What needs to be done
With the images removed, repeat the data below exactly.

────────────────────

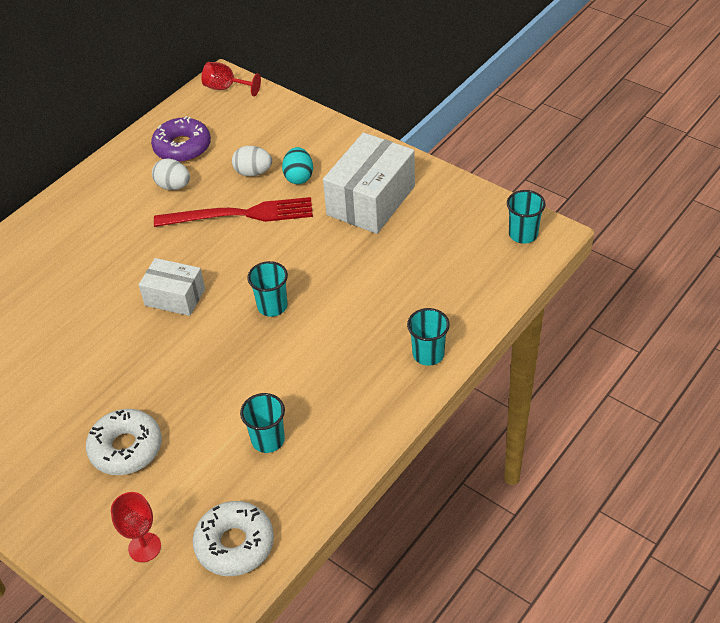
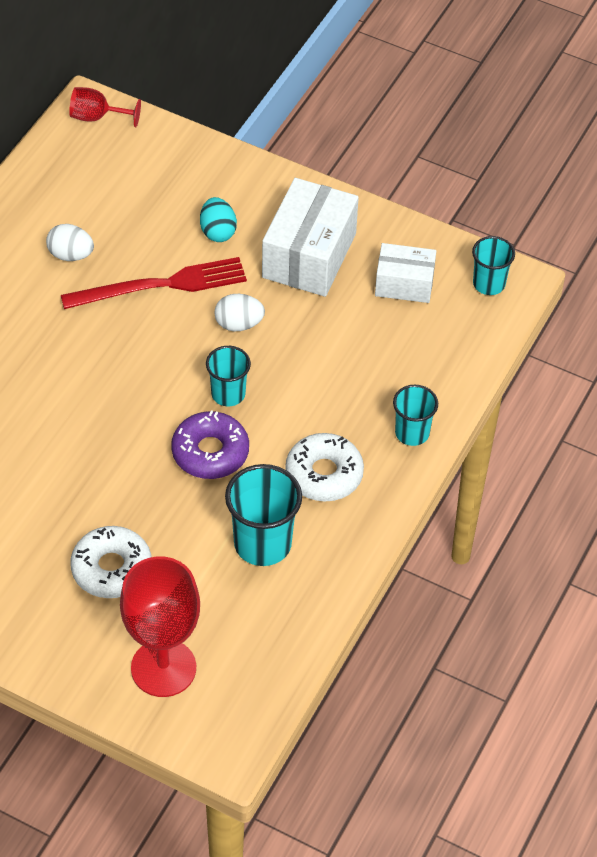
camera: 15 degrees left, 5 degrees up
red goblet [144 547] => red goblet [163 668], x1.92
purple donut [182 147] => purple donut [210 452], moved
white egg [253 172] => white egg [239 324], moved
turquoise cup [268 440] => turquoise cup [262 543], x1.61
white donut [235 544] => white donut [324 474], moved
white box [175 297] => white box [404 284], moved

────────────────────

Worked solution
camera: 15 degrees left, 5 degrees up
red goblet [144 547] => red goblet [163 668], x1.92
purple donut [182 147] => purple donut [210 452], moved
white egg [253 172] => white egg [239 324], moved
turquoise cup [268 440] => turquoise cup [262 543], x1.61
white donut [235 544] => white donut [324 474], moved
white box [175 297] => white box [404 284], moved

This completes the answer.